----- Provided information -----

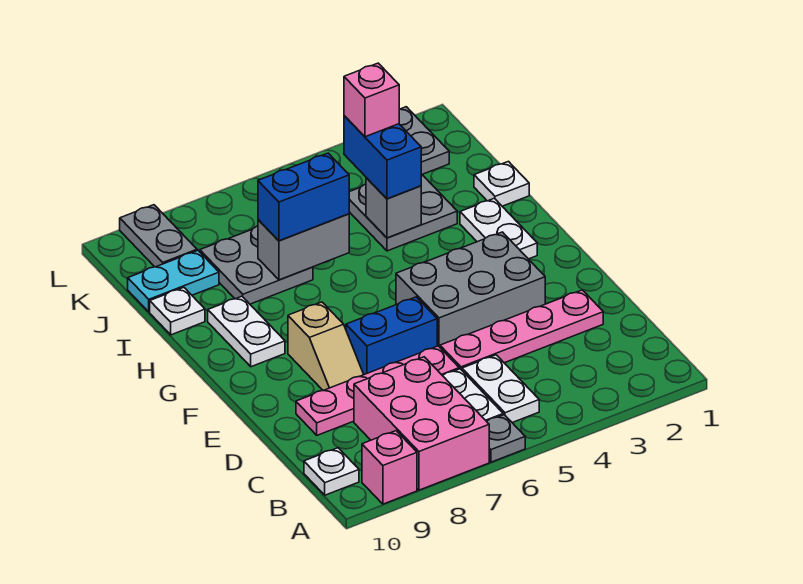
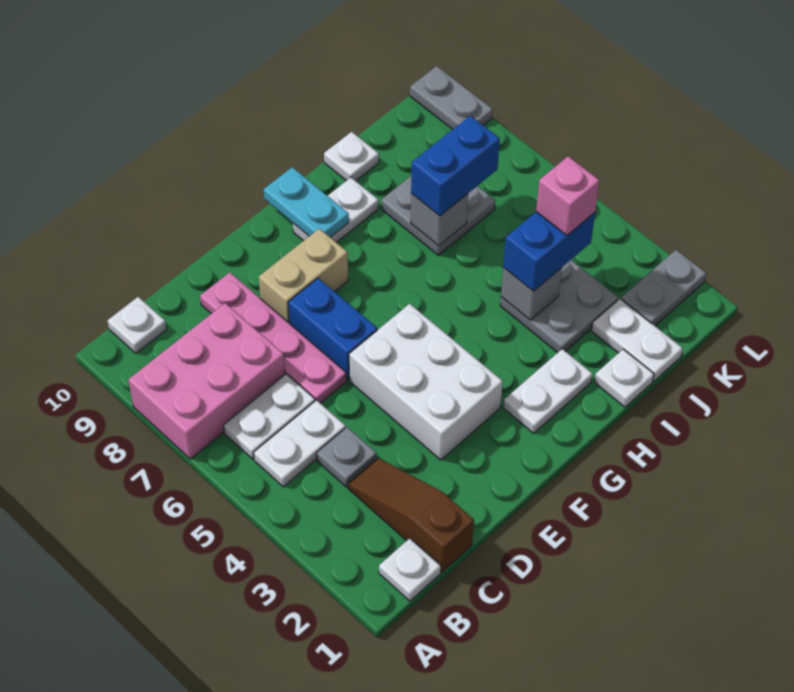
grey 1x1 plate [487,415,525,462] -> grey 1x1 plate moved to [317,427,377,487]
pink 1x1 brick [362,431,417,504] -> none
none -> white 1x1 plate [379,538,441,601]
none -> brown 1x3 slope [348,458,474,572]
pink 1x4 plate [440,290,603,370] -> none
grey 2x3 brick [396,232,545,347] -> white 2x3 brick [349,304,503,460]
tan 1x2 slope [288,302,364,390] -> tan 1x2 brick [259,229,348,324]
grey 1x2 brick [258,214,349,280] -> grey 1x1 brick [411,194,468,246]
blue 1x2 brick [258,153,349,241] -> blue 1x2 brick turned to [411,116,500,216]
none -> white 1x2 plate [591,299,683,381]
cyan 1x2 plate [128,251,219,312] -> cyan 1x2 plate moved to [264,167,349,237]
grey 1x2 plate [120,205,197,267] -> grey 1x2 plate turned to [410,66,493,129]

-----
----- Provided information -----

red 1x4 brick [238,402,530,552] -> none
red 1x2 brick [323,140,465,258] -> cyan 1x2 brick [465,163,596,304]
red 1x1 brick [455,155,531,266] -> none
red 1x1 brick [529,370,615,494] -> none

-----

▶ **Task goal**
Your task is to restate, word for word, only those lines above that fall between the line holding "grey 1x1 plate [487,415,525,462]" and the line holding "grey 1x2 brick", inclusive.

▶ **Problem solution**
grey 1x1 plate [487,415,525,462] -> grey 1x1 plate moved to [317,427,377,487]
pink 1x1 brick [362,431,417,504] -> none
none -> white 1x1 plate [379,538,441,601]
none -> brown 1x3 slope [348,458,474,572]
pink 1x4 plate [440,290,603,370] -> none
grey 2x3 brick [396,232,545,347] -> white 2x3 brick [349,304,503,460]
tan 1x2 slope [288,302,364,390] -> tan 1x2 brick [259,229,348,324]
grey 1x2 brick [258,214,349,280] -> grey 1x1 brick [411,194,468,246]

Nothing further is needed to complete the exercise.